> **SOURCE INFORMATION**:
________________________
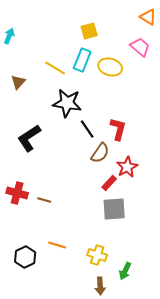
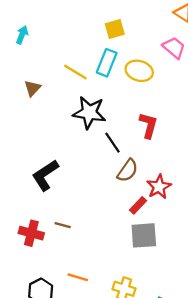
red L-shape: (118, 129) -> (148, 125), moved
black L-shape: (29, 138) -> (45, 175), moved
red cross: (17, 193) -> (31, 233), moved

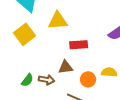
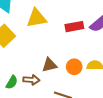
red rectangle: (79, 45) -> (74, 27), moved
orange circle: (88, 79) -> (74, 67), moved

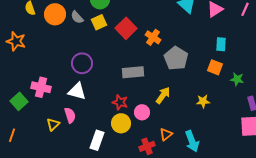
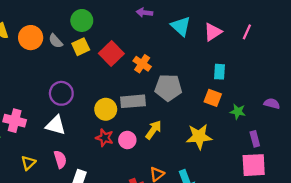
gray pentagon: (176, 58) -> (168, 88), turned -30
gray rectangle: (133, 72) -> (133, 101), moved
yellow star: (203, 101) -> (199, 137), size x1.6
pink circle: (142, 112) -> (127, 140), moved
pink semicircle: (70, 115) -> (60, 159), moved
yellow circle: (121, 123) -> (106, 109), moved

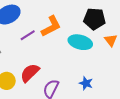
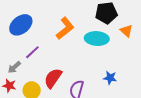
purple line: (28, 35) -> (32, 52), moved

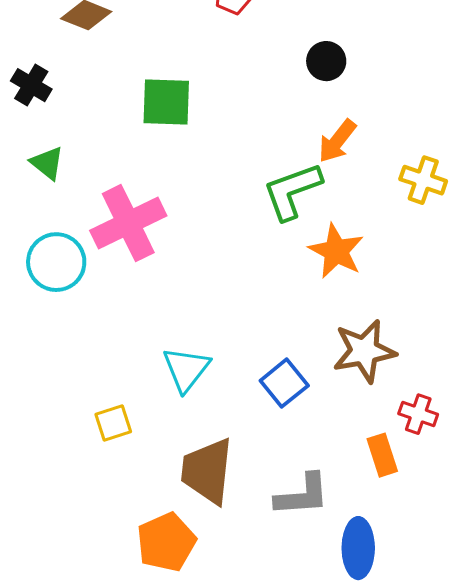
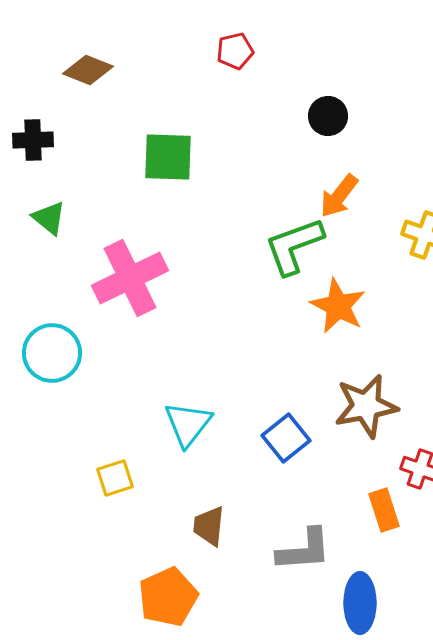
black cross: (31, 85) -> (33, 140), turned -33
cyan circle: (56, 262) -> (52, 353), moved
brown trapezoid: (207, 471) -> (209, 526), size x0.6

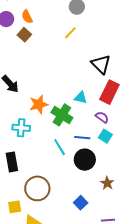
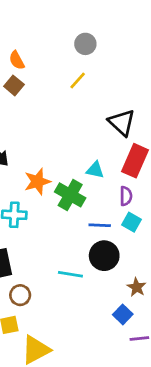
purple semicircle: (102, 117) -> (126, 196), turned 56
cyan line: (60, 147) -> (70, 274), moved, turned -48
brown circle: (37, 188) -> (20, 295), moved, size x0.6
blue square: (81, 203) -> (123, 314), moved

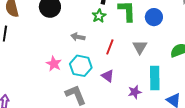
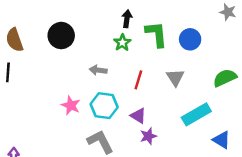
cyan rectangle: (155, 78) -> (196, 114), turned 65
purple star: (135, 92) -> (148, 136), moved

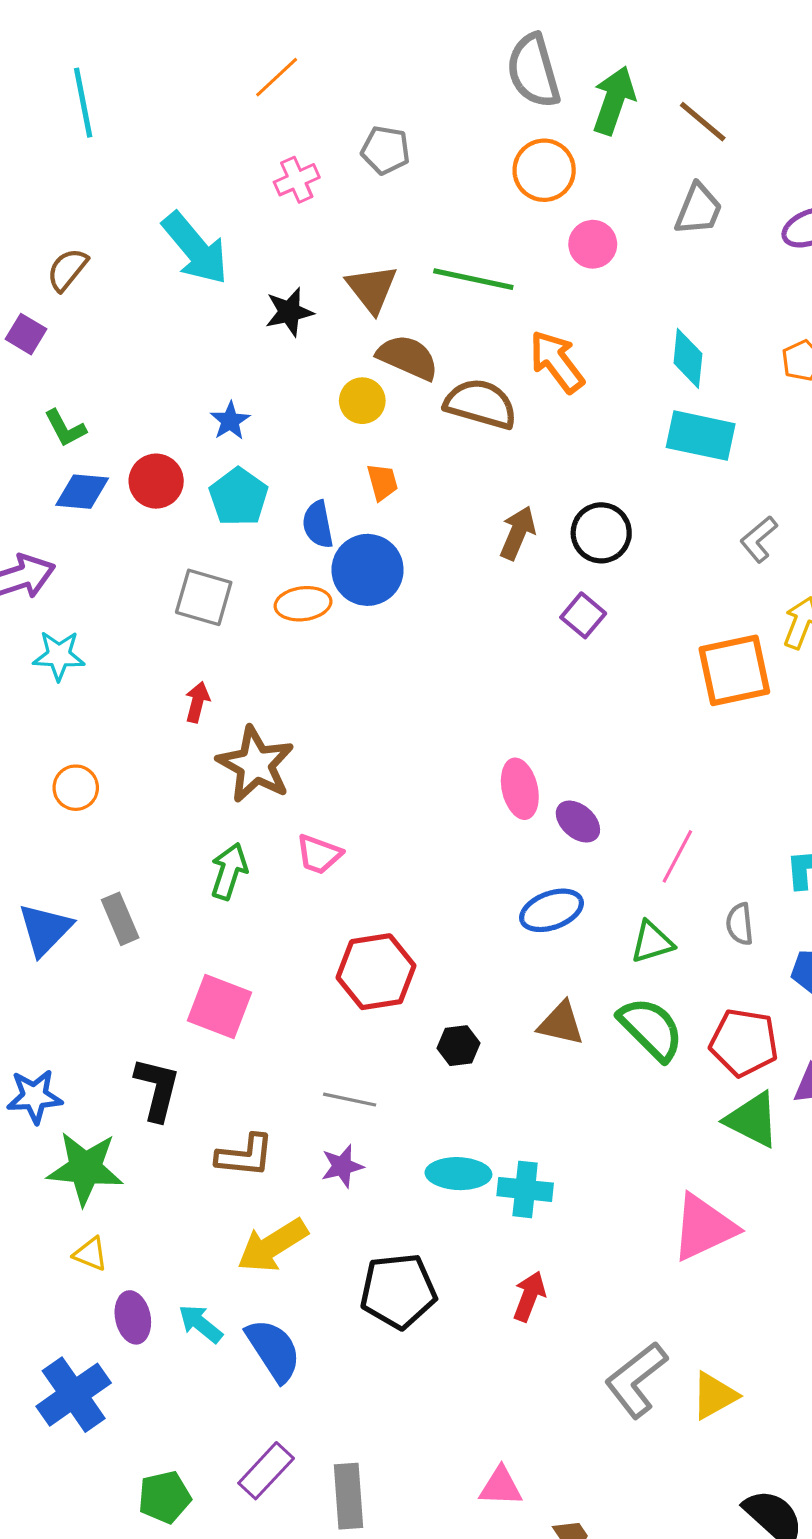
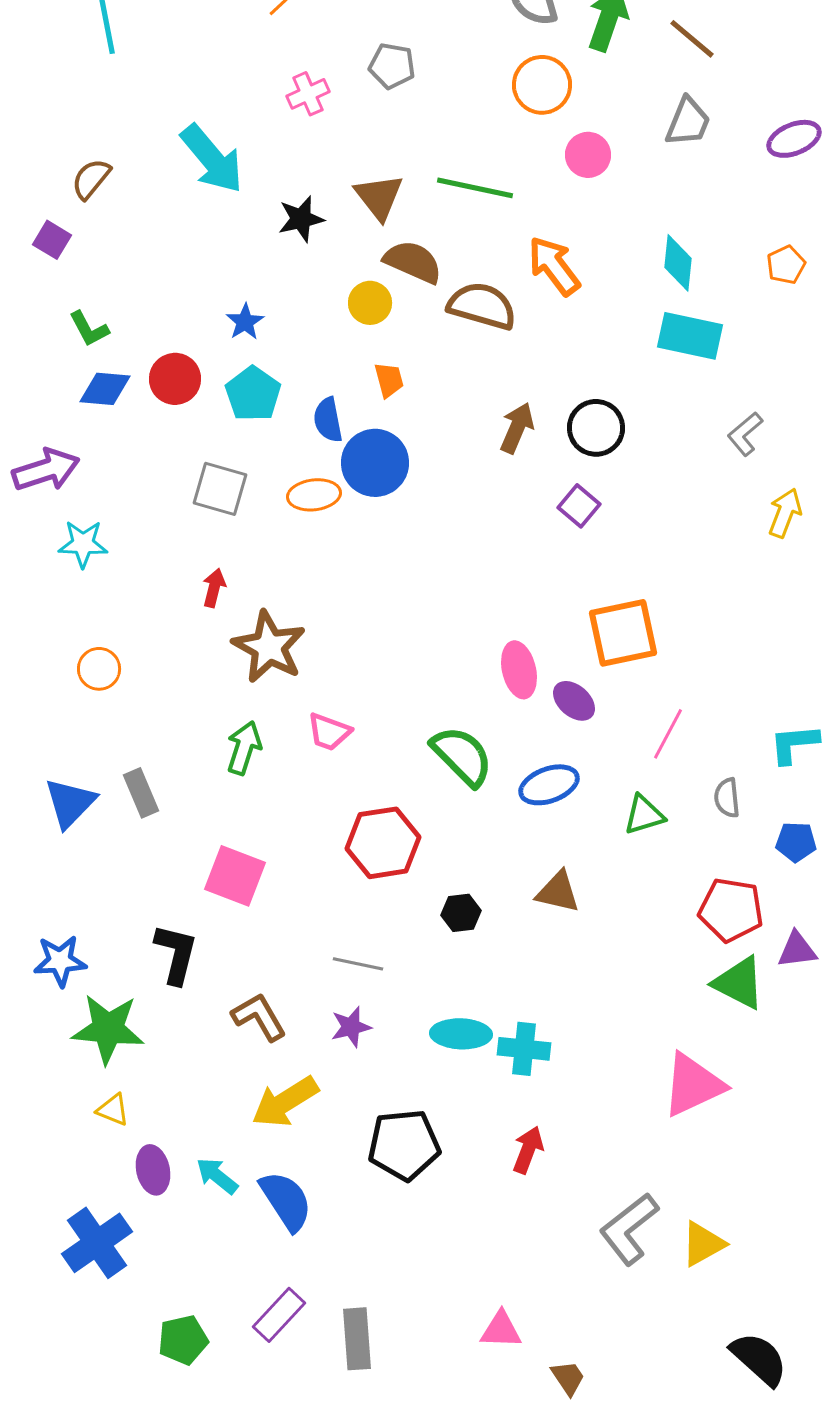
orange square: (734, 670) -> (623, 633), moved
green semicircle: (651, 1029) -> (462, 756), moved
brown L-shape: (245, 1156) -> (259, 1017), turned -126

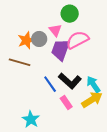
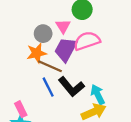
orange star: (26, 40) -> (37, 53), moved
brown line: (20, 62) -> (50, 66), moved
pink rectangle: (66, 102) -> (21, 109), moved

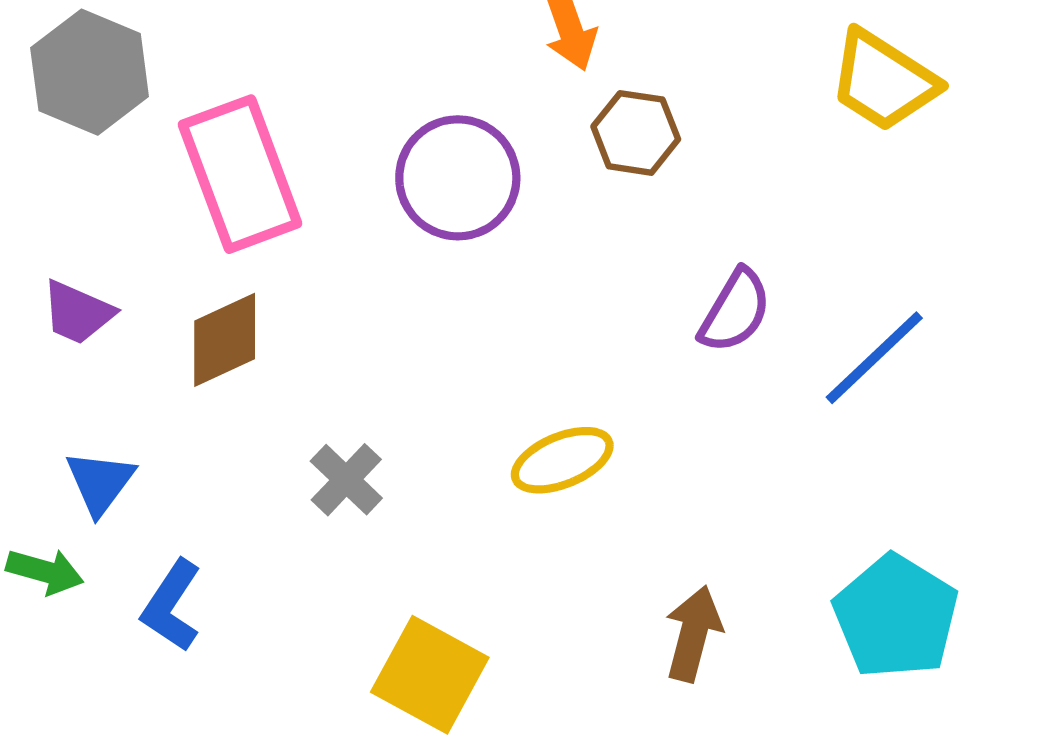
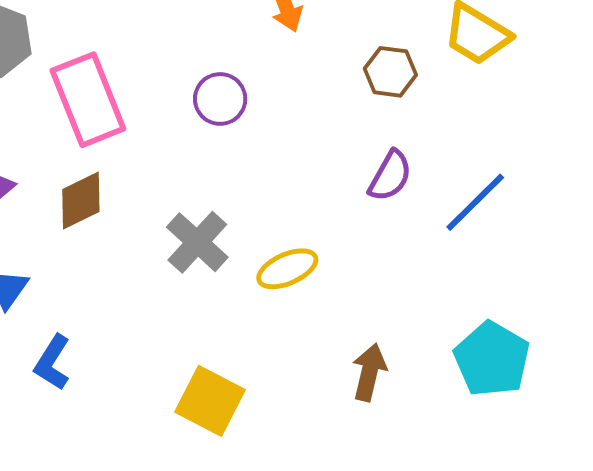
brown hexagon: (636, 133) -> (390, 72), moved
purple circle: (458, 178) -> (220, 99), size x0.7
gray cross: (346, 480) -> (197, 242), moved, size x1.4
________________________
> **EXERCISE DETAILS**:
Return only the part above that opens with the line containing "yellow circle: (121, 123)" and closes with the line containing "pink rectangle: (66, 102) -> (21, 109), moved", exactly and with both ends, skipping the pictures.

> **FINISHED TASK**:
yellow circle: (121, 123) -> (106, 109), moved

purple line: (28, 35) -> (32, 52), moved

black cross: (31, 85) -> (33, 140), turned -33
cyan circle: (56, 262) -> (52, 353), moved
brown trapezoid: (207, 471) -> (209, 526), size x0.6

purple semicircle: (102, 117) -> (126, 196), turned 56
cyan line: (60, 147) -> (70, 274), moved, turned -48
brown circle: (37, 188) -> (20, 295), moved, size x0.6
blue square: (81, 203) -> (123, 314), moved

cyan rectangle: (155, 78) -> (196, 114), turned 65
purple star: (135, 92) -> (148, 136), moved

orange square: (734, 670) -> (623, 633), moved
green semicircle: (651, 1029) -> (462, 756), moved
brown L-shape: (245, 1156) -> (259, 1017), turned -126

orange star: (26, 40) -> (37, 53), moved
brown line: (20, 62) -> (50, 66), moved
pink rectangle: (66, 102) -> (21, 109), moved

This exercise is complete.